= Problem to work on =
Without the images, write out all of the following entries exactly.

[Coordinate-based change listings]
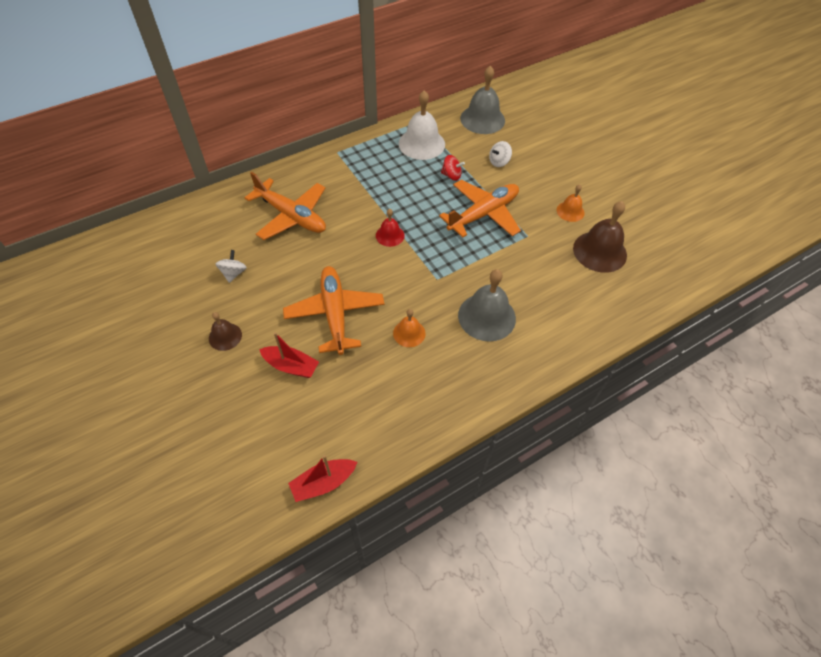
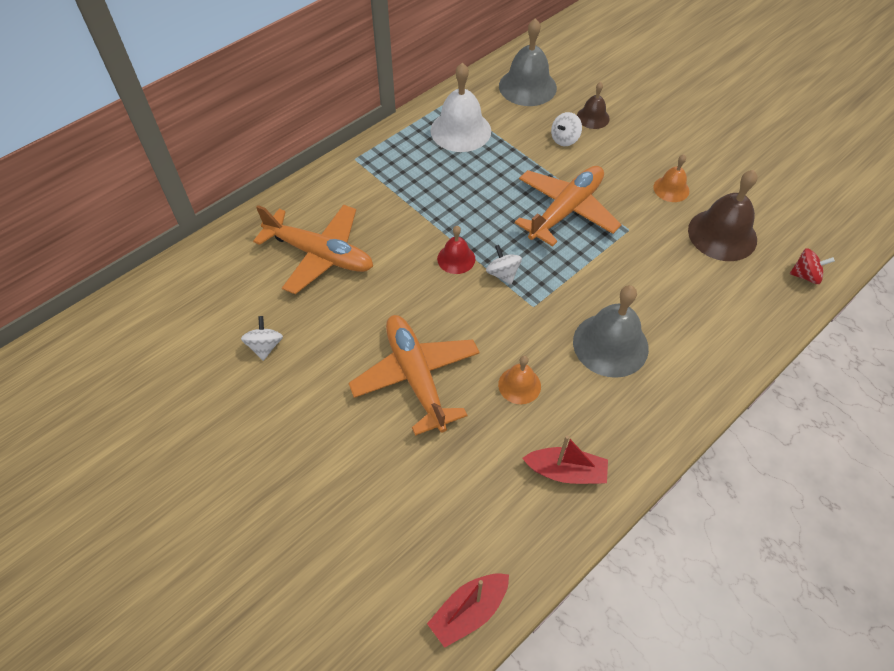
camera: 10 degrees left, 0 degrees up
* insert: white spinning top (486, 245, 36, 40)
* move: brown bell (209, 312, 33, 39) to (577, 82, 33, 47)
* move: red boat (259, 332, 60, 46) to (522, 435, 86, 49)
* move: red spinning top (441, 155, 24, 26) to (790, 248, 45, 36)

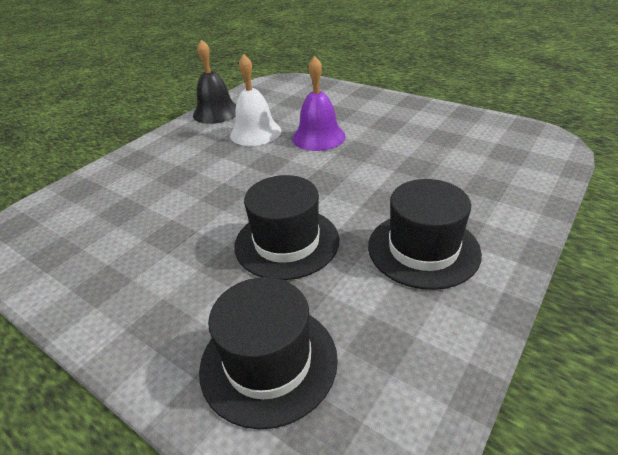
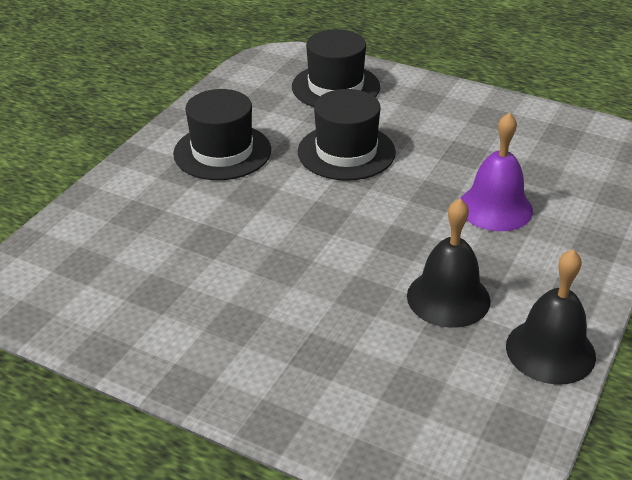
camera: 170 degrees right, 0 degrees up
* move: purple bell (292, 56, 54, 95) to (460, 112, 73, 119)
* recolor: white bell (230, 54, 51, 92) to black bell (407, 198, 84, 130)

= Exercise answer =
camera: 10 degrees left, 0 degrees up
* insert: white spinning top (486, 245, 36, 40)
* move: brown bell (209, 312, 33, 39) to (577, 82, 33, 47)
* move: red boat (259, 332, 60, 46) to (522, 435, 86, 49)
* move: red spinning top (441, 155, 24, 26) to (790, 248, 45, 36)

camera: 170 degrees right, 0 degrees up
* move: purple bell (292, 56, 54, 95) to (460, 112, 73, 119)
* recolor: white bell (230, 54, 51, 92) to black bell (407, 198, 84, 130)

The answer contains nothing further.